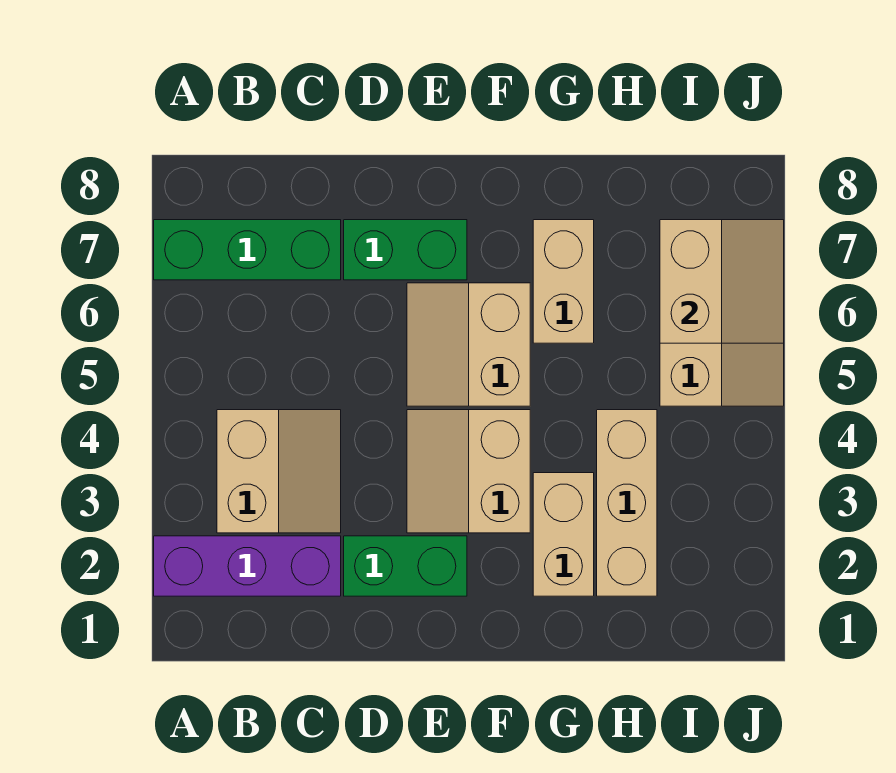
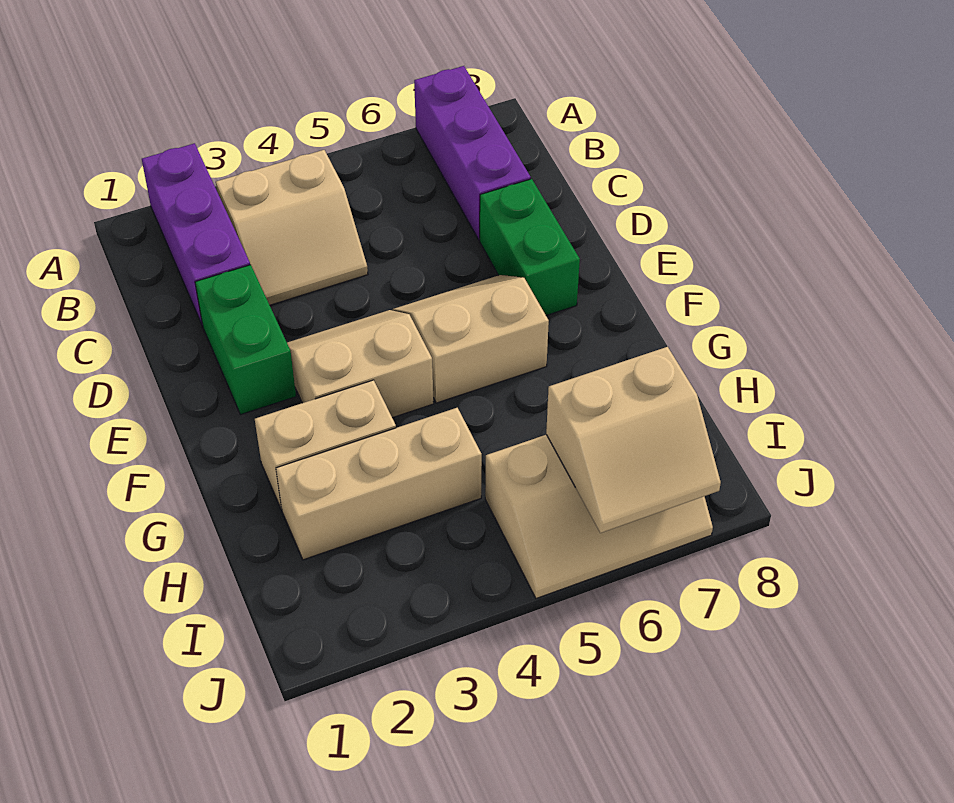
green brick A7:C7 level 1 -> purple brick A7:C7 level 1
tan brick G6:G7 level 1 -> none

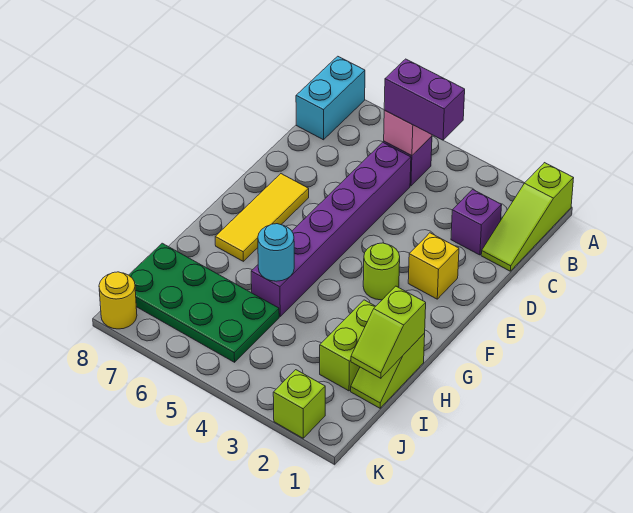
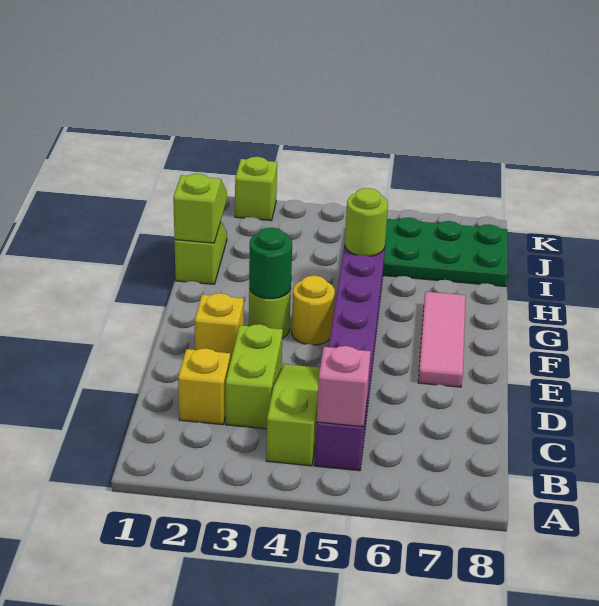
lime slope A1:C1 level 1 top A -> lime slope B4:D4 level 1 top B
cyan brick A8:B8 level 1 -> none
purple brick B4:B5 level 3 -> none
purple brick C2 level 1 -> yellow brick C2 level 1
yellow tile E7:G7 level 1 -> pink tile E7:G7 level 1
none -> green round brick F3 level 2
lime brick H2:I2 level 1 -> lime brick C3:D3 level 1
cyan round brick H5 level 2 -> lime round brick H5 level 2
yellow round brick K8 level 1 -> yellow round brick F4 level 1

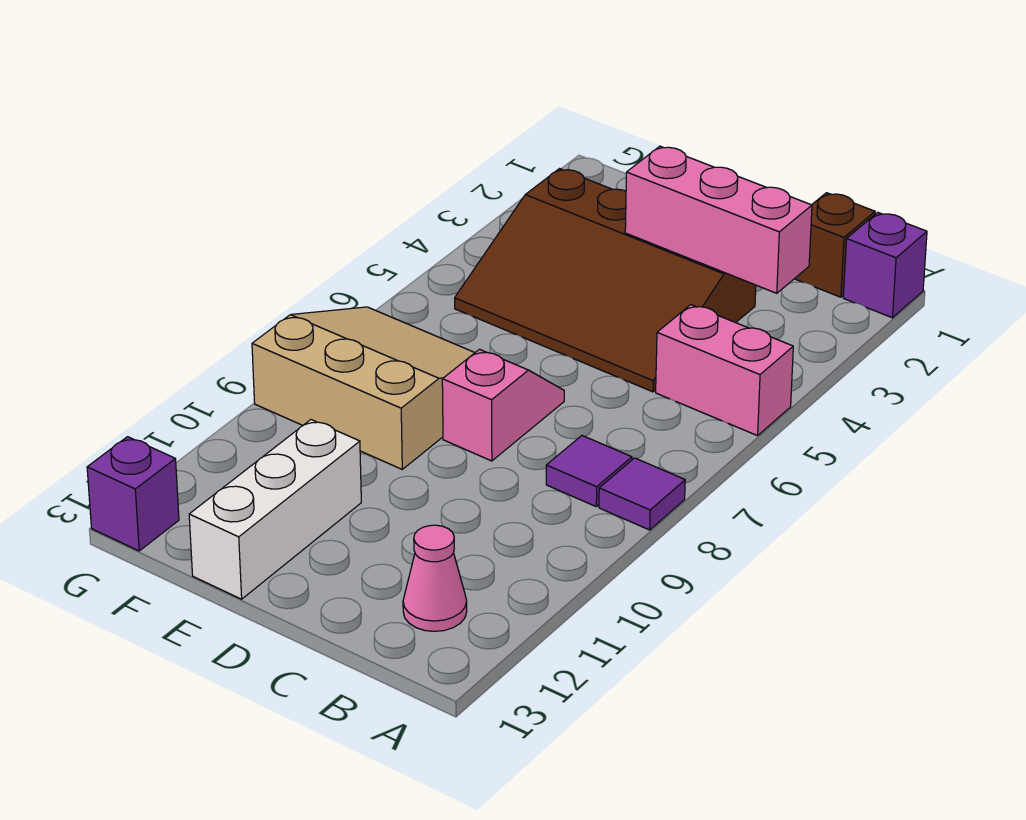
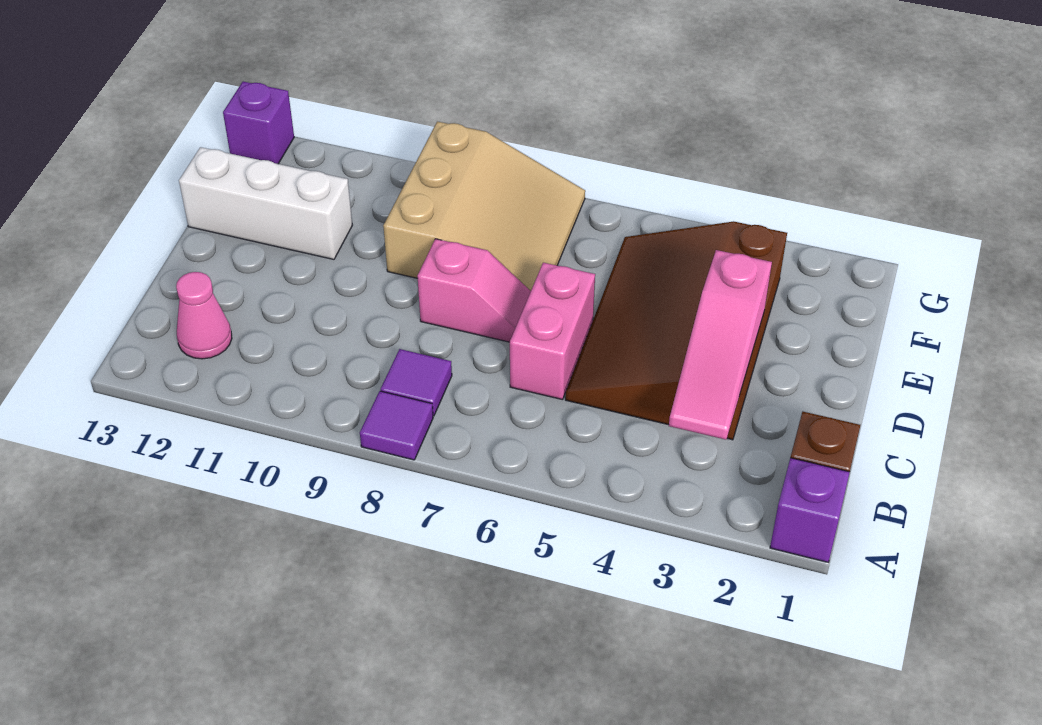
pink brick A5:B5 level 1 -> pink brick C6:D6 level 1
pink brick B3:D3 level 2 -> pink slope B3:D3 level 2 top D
--------------------
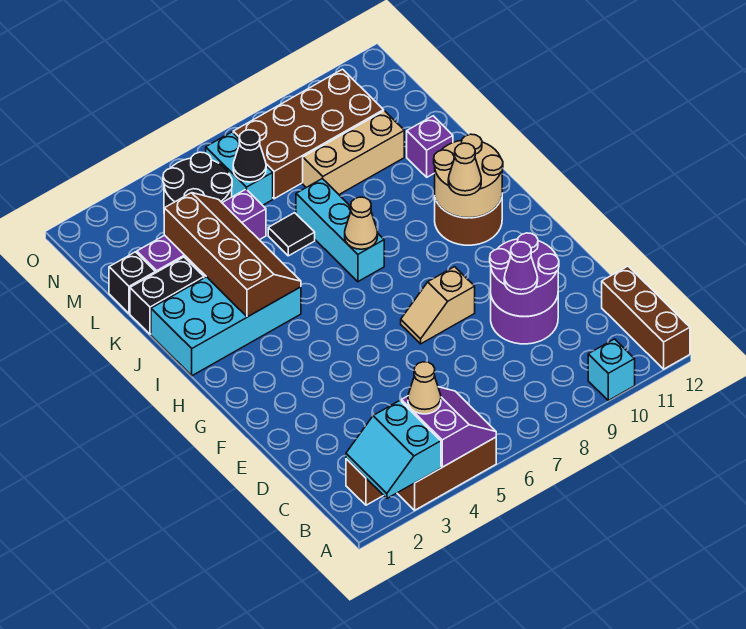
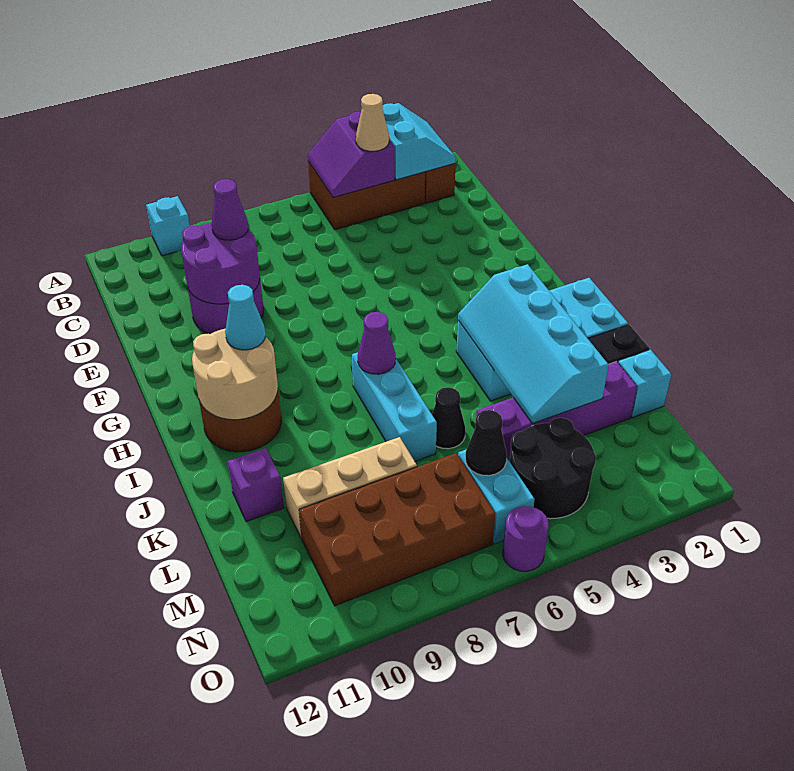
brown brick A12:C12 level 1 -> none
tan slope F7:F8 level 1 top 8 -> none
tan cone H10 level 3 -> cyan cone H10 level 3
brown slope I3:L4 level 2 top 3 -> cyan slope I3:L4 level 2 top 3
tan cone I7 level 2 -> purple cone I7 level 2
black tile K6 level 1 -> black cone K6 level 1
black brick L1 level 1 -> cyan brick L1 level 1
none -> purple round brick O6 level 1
--------------------
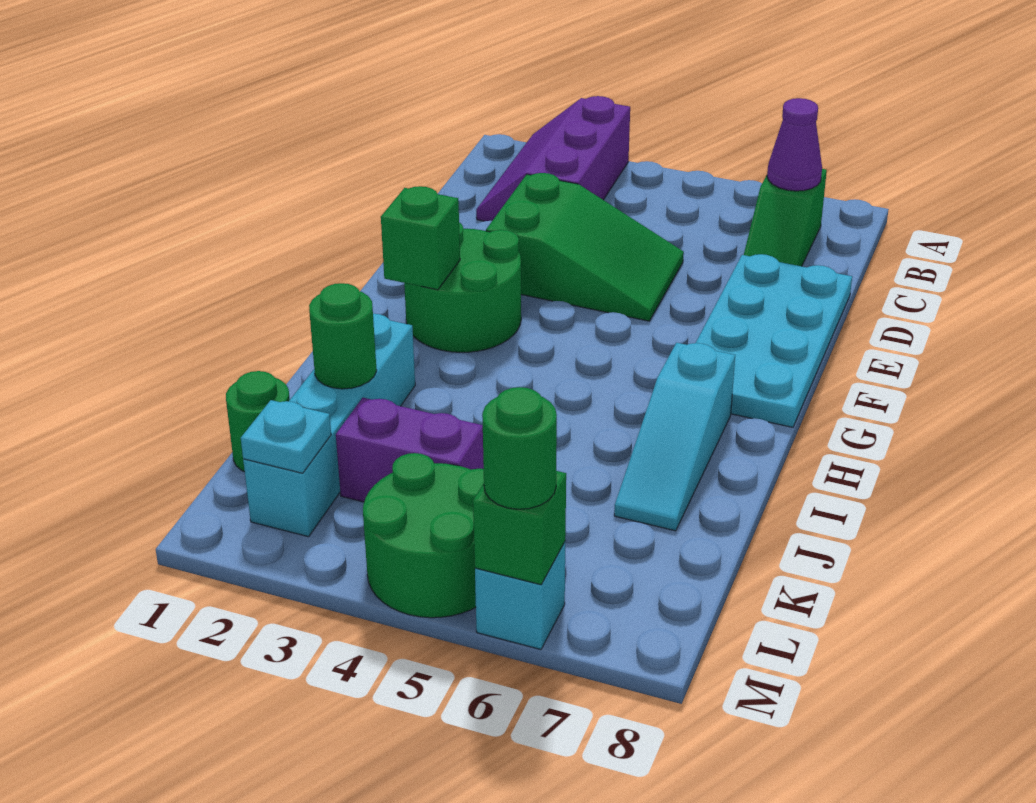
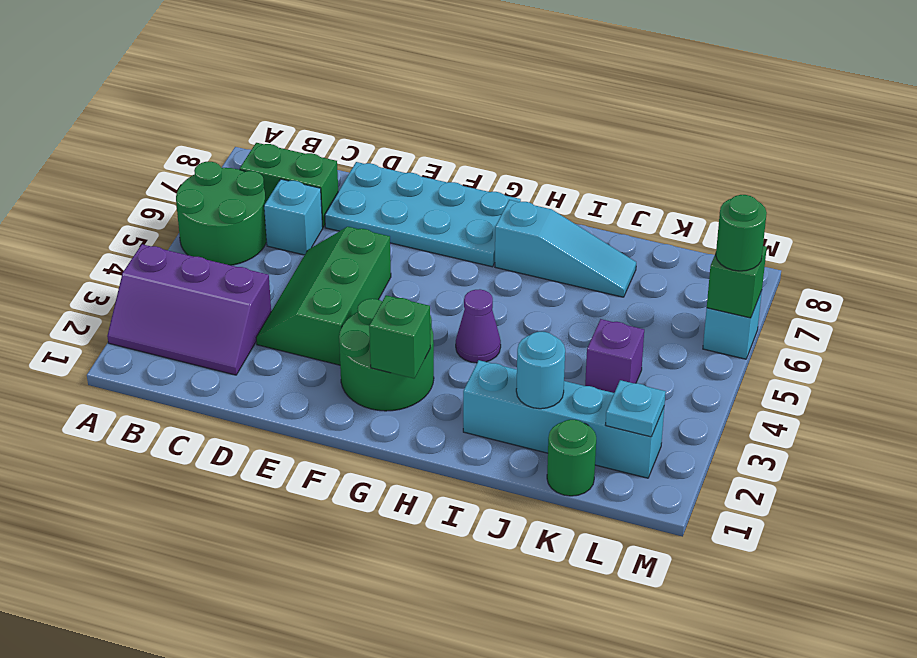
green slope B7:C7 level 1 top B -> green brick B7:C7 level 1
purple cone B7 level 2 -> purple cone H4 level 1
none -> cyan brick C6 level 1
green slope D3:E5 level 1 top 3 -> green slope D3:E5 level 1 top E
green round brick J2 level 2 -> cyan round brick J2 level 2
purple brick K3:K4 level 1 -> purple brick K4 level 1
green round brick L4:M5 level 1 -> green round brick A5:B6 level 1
--------------------
Work task: Pick out, from the lines above, every one that contains the string "pink".

Your response:
yellow tile E7:G7 level 1 -> pink tile E7:G7 level 1
pink brick A5:B5 level 1 -> pink brick C6:D6 level 1
pink brick B3:D3 level 2 -> pink slope B3:D3 level 2 top D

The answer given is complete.